Problem description
The reply should contain only the lines from the start of the records through the line with "(629, 187) = (521, 889): yellow", reproduced verbatim and without pictures.

Image change detection data:
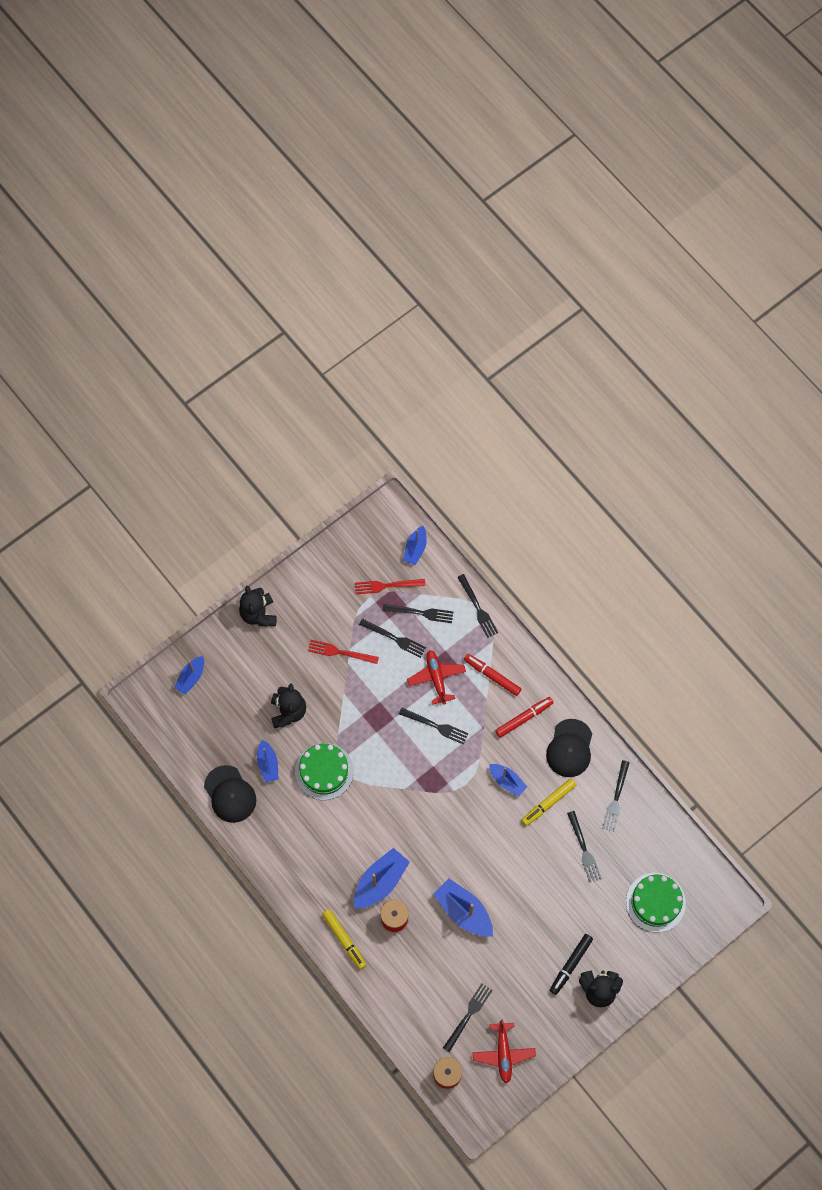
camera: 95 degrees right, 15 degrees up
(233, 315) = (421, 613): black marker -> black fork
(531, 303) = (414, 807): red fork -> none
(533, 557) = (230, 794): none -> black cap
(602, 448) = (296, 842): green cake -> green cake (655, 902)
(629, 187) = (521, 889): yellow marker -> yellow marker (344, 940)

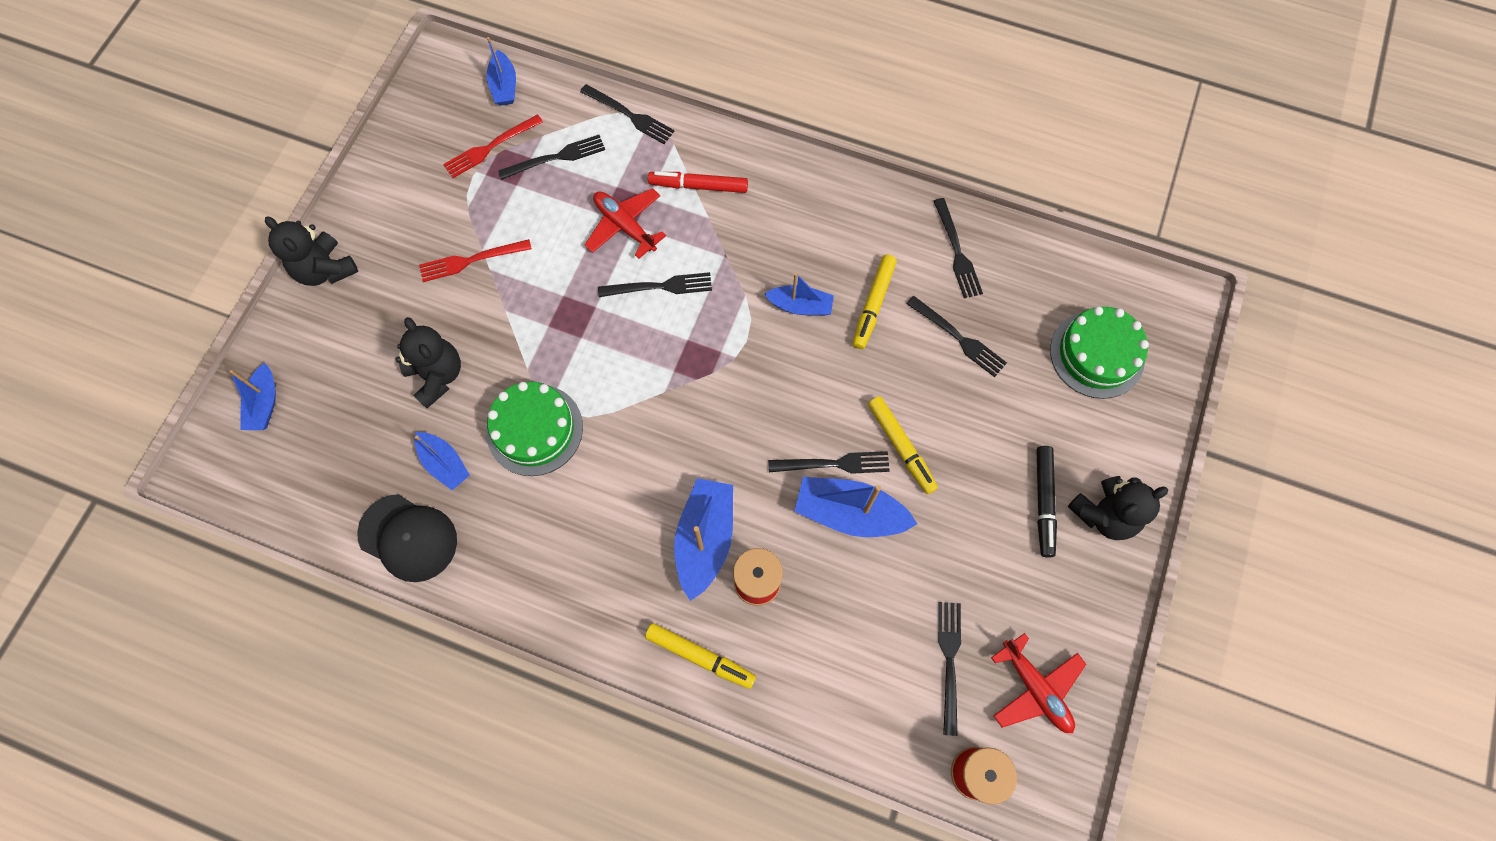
camera: 30 degrees left, 0 degrees up
(395, 639) = (539, 206): black fork -> black fork (835, 463)
(513, 891) = (901, 447): none -> yellow marker
(524, 718) = (773, 216): red marker -> none
(569, 748) = (856, 222): black cap -> none

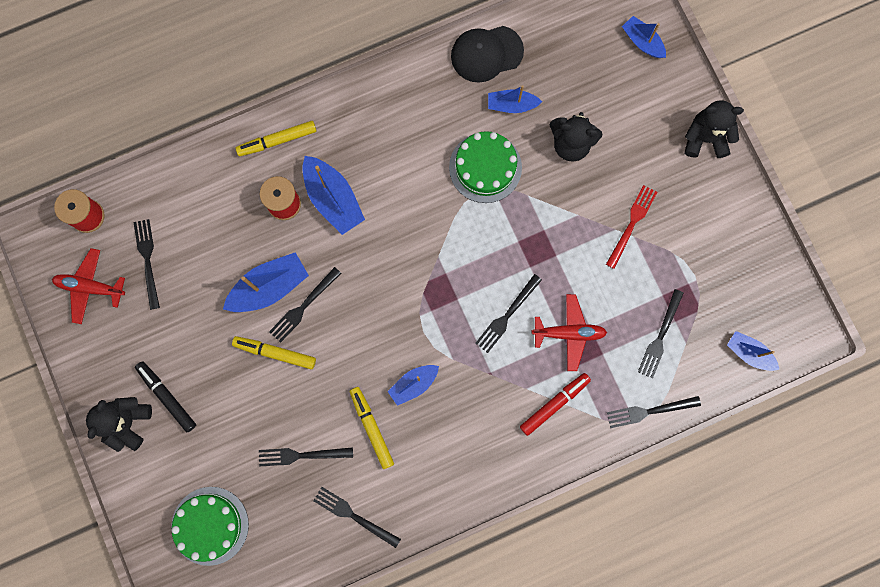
camera: 135 degrees right, 10 degrees up
(489, 148) = (706, 302): red fork -> none
(949, 660) = (147, 259): black fork -> black fork turned 150 degrees counterclockwise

Output for this exercise
camera: 95 degrees right, 15 degrees up
(233, 315) = (421, 613): black marker -> black fork
(531, 303) = (414, 807): red fork -> none
(533, 557) = (230, 794): none -> black cap
(602, 448) = (296, 842): green cake -> green cake (655, 902)
(629, 187) = (521, 889): yellow marker -> yellow marker (344, 940)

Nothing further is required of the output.